--- START ---

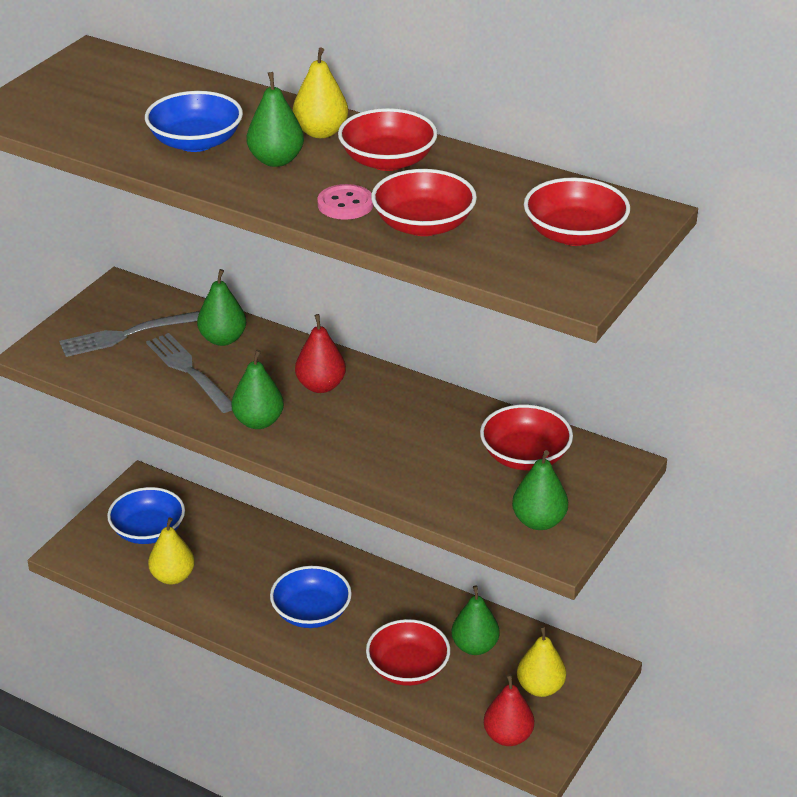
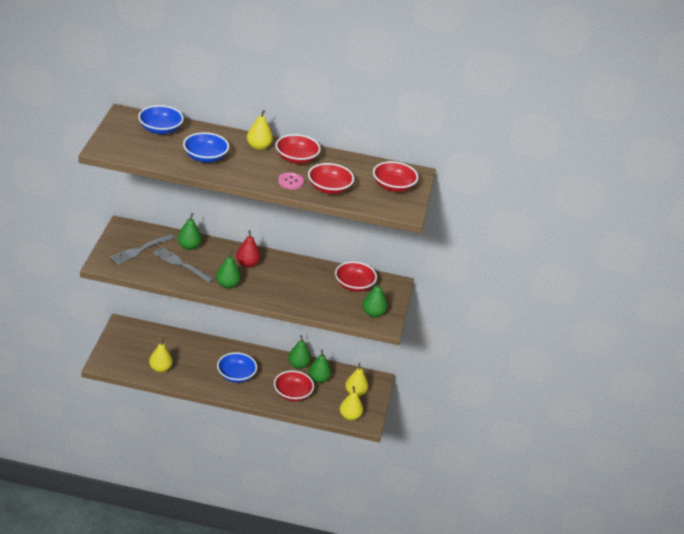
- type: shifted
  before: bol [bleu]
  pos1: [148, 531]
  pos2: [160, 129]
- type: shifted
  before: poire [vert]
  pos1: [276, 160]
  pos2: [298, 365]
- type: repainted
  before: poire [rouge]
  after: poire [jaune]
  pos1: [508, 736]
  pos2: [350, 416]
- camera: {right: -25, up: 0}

--- END ---

[What the task requires]:
Only the lines from the one containing "pos1: [276, 160]" through the end of the material belong in the answer, each restated word for word.

[Reply]:
  pos1: [276, 160]
  pos2: [298, 365]
- type: repainted
  before: poire [rouge]
  after: poire [jaune]
  pos1: [508, 736]
  pos2: [350, 416]
- camera: {right: -25, up: 0}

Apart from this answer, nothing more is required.